Top of SUPPLIED DATA

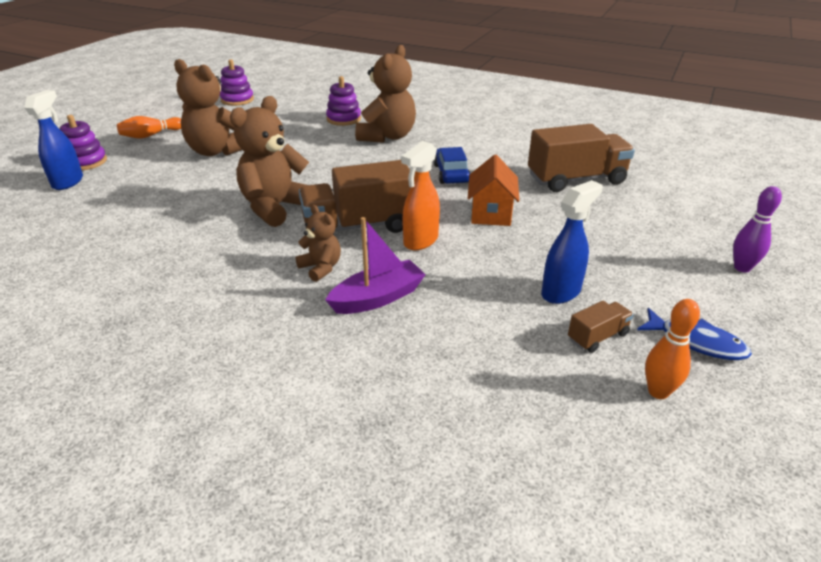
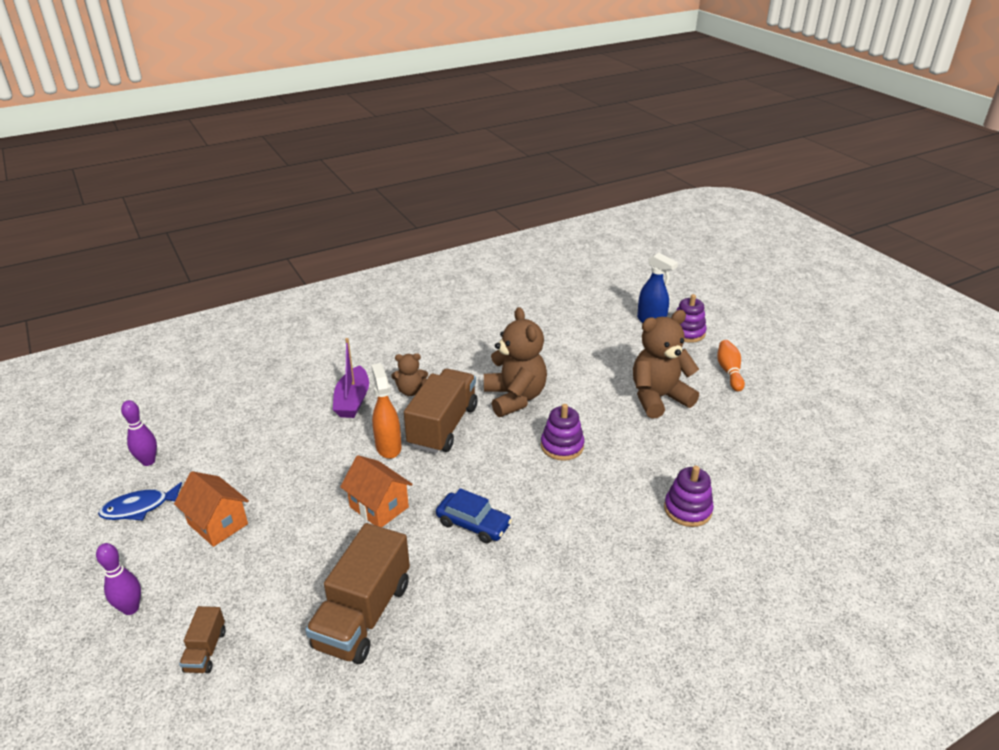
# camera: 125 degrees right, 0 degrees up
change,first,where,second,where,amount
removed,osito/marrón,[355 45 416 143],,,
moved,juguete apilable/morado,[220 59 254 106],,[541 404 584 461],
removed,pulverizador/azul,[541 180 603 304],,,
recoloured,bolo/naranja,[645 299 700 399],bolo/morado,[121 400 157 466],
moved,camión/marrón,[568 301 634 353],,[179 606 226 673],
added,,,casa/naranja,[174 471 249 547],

Bottom of SUPPLIED DATA

EXERCISE DIRECTIONS: The whole of the data needs to be copied word for word, though not its pictures.

RESPONSE BELOW:
# camera: 125 degrees right, 0 degrees up
change,first,where,second,where,amount
removed,osito/marrón,[355 45 416 143],,,
moved,juguete apilable/morado,[220 59 254 106],,[541 404 584 461],
removed,pulverizador/azul,[541 180 603 304],,,
recoloured,bolo/naranja,[645 299 700 399],bolo/morado,[121 400 157 466],
moved,camión/marrón,[568 301 634 353],,[179 606 226 673],
added,,,casa/naranja,[174 471 249 547],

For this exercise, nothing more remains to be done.